__Work instruction__:
Only the lines holding the word "cyan" are wanted; copy each of them from the listing.

__Information shown__:
==================================================
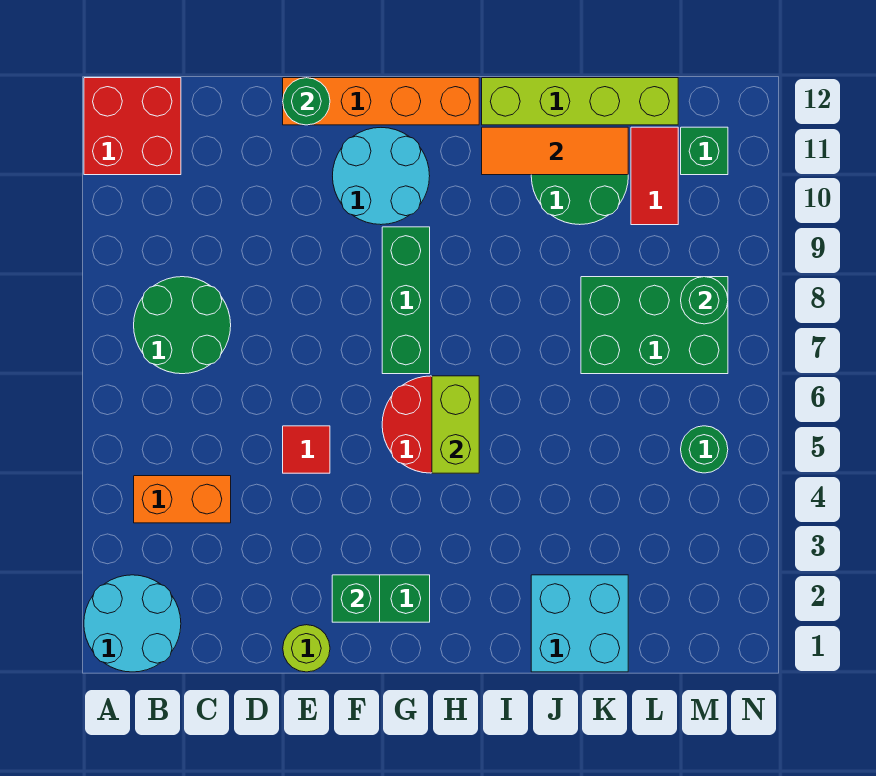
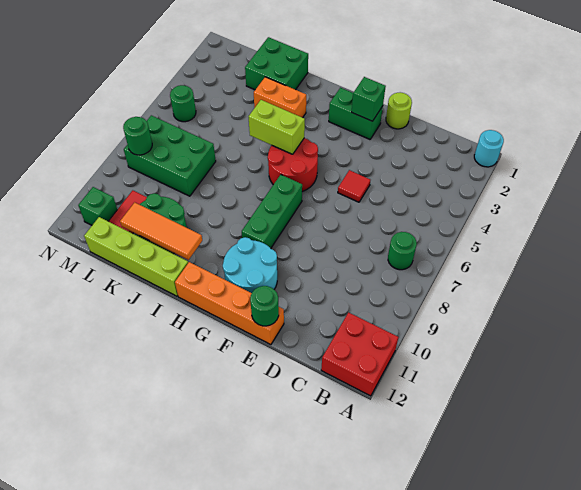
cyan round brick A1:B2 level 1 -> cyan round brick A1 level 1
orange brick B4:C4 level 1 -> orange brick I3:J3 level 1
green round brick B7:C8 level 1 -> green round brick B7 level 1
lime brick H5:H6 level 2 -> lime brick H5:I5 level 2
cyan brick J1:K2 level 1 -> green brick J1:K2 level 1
==================================================
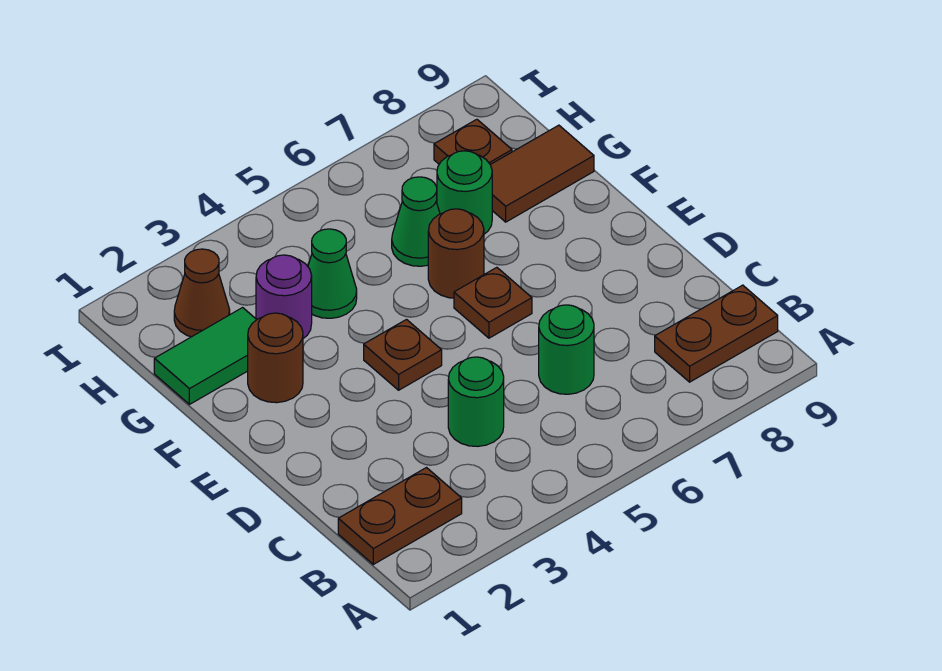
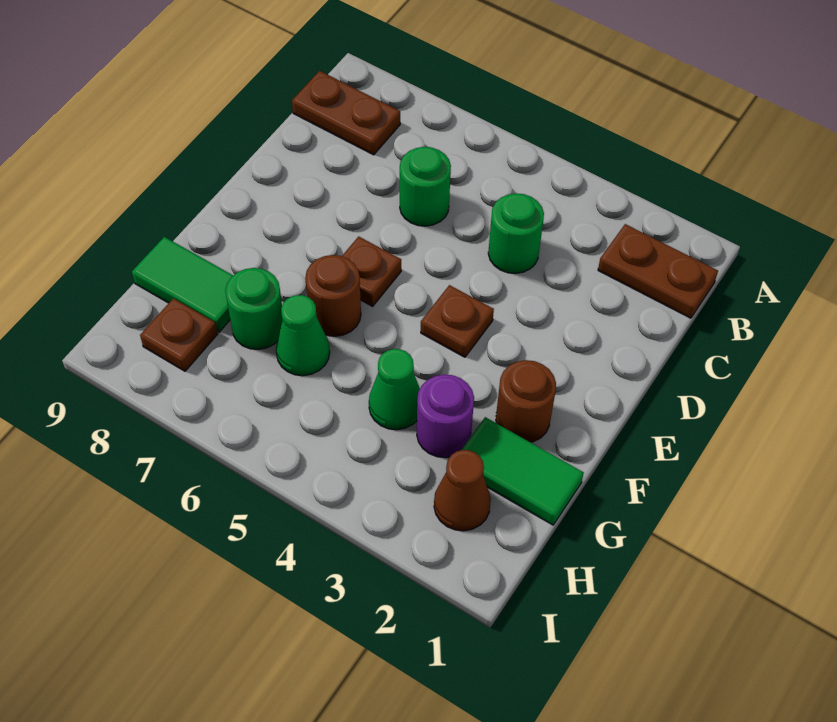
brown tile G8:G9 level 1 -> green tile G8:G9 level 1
==================================================
__Answer to the problem__:
cyan round brick A1:B2 level 1 -> cyan round brick A1 level 1
cyan brick J1:K2 level 1 -> green brick J1:K2 level 1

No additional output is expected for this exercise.